## Task goal
Each record should be reproduced exactly.

## Given records

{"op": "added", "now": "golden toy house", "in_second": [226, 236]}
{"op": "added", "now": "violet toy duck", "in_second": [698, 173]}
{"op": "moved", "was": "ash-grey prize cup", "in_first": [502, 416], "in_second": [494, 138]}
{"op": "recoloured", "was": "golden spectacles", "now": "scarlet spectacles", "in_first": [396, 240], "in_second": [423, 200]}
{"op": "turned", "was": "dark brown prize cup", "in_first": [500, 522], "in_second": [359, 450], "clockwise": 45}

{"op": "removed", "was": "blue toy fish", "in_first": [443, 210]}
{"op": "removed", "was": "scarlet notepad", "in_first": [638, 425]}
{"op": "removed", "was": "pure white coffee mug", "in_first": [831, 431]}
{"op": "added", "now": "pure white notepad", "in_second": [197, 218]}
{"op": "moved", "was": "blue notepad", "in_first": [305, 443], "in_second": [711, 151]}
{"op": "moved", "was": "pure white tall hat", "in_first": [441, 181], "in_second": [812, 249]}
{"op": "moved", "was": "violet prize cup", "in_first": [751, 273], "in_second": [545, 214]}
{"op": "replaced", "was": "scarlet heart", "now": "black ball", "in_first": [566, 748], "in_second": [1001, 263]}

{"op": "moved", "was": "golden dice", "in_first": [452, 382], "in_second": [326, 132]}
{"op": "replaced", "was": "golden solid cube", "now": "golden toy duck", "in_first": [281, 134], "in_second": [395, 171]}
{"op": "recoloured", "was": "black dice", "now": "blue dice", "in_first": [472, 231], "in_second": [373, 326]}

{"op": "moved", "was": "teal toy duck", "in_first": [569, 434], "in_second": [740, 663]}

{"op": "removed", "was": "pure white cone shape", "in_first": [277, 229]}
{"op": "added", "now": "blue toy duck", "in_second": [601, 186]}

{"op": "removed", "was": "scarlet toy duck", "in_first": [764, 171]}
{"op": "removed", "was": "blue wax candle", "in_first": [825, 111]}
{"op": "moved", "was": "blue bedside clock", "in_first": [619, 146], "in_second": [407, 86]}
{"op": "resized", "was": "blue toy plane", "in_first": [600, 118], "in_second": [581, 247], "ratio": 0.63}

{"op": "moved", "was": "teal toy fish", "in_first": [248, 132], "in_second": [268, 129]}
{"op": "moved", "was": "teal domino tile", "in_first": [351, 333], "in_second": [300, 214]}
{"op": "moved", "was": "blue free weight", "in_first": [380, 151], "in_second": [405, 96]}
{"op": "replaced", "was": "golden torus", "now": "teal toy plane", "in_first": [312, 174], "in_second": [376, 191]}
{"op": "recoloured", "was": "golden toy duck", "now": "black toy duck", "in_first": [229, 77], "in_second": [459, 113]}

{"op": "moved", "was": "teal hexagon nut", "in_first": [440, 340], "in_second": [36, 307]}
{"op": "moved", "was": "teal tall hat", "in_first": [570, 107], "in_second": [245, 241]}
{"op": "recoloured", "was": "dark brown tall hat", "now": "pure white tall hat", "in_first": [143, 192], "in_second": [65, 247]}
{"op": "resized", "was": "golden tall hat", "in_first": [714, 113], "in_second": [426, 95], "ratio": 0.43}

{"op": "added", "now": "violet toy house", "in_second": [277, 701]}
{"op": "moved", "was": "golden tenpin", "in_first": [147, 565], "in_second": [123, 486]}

## Output
{"op": "added", "now": "golden toy house", "in_second": [226, 236]}
{"op": "added", "now": "violet toy duck", "in_second": [698, 173]}
{"op": "moved", "was": "ash-grey prize cup", "in_first": [502, 416], "in_second": [494, 138]}
{"op": "recoloured", "was": "golden spectacles", "now": "scarlet spectacles", "in_first": [396, 240], "in_second": [423, 200]}
{"op": "turned", "was": "dark brown prize cup", "in_first": [500, 522], "in_second": [359, 450], "clockwise": 45}

{"op": "removed", "was": "blue toy fish", "in_first": [443, 210]}
{"op": "removed", "was": "scarlet notepad", "in_first": [638, 425]}
{"op": "removed", "was": "pure white coffee mug", "in_first": [831, 431]}
{"op": "added", "now": "pure white notepad", "in_second": [197, 218]}
{"op": "moved", "was": "blue notepad", "in_first": [305, 443], "in_second": [711, 151]}
{"op": "moved", "was": "pure white tall hat", "in_first": [441, 181], "in_second": [812, 249]}
{"op": "moved", "was": "violet prize cup", "in_first": [751, 273], "in_second": [545, 214]}
{"op": "replaced", "was": "scarlet heart", "now": "black ball", "in_first": [566, 748], "in_second": [1001, 263]}

{"op": "moved", "was": "golden dice", "in_first": [452, 382], "in_second": [326, 132]}
{"op": "replaced", "was": "golden solid cube", "now": "golden toy duck", "in_first": [281, 134], "in_second": [395, 171]}
{"op": "recoloured", "was": "black dice", "now": "blue dice", "in_first": [472, 231], "in_second": [373, 326]}

{"op": "moved", "was": "teal toy duck", "in_first": [569, 434], "in_second": [740, 663]}

{"op": "removed", "was": "pure white cone shape", "in_first": [277, 229]}
{"op": "added", "now": "blue toy duck", "in_second": [601, 186]}

{"op": "removed", "was": "scarlet toy duck", "in_first": [764, 171]}
{"op": "removed", "was": "blue wax candle", "in_first": [825, 111]}
{"op": "moved", "was": "blue bedside clock", "in_first": [619, 146], "in_second": [407, 86]}
{"op": "resized", "was": "blue toy plane", "in_first": [600, 118], "in_second": [581, 247], "ratio": 0.63}

{"op": "moved", "was": "teal toy fish", "in_first": [248, 132], "in_second": [268, 129]}
{"op": "moved", "was": "teal domino tile", "in_first": [351, 333], "in_second": [300, 214]}
{"op": "moved", "was": "blue free weight", "in_first": [380, 151], "in_second": [405, 96]}
{"op": "replaced", "was": "golden torus", "now": "teal toy plane", "in_first": [312, 174], "in_second": [376, 191]}
{"op": "recoloured", "was": "golden toy duck", "now": "black toy duck", "in_first": [229, 77], "in_second": [459, 113]}

{"op": "moved", "was": "teal hexagon nut", "in_first": [440, 340], "in_second": [36, 307]}
{"op": "moved", "was": "teal tall hat", "in_first": [570, 107], "in_second": [245, 241]}
{"op": "recoloured", "was": "dark brown tall hat", "now": "pure white tall hat", "in_first": [143, 192], "in_second": [65, 247]}
{"op": "resized", "was": "golden tall hat", "in_first": [714, 113], "in_second": [426, 95], "ratio": 0.43}

{"op": "added", "now": "violet toy house", "in_second": [277, 701]}
{"op": "moved", "was": "golden tenpin", "in_first": [147, 565], "in_second": [123, 486]}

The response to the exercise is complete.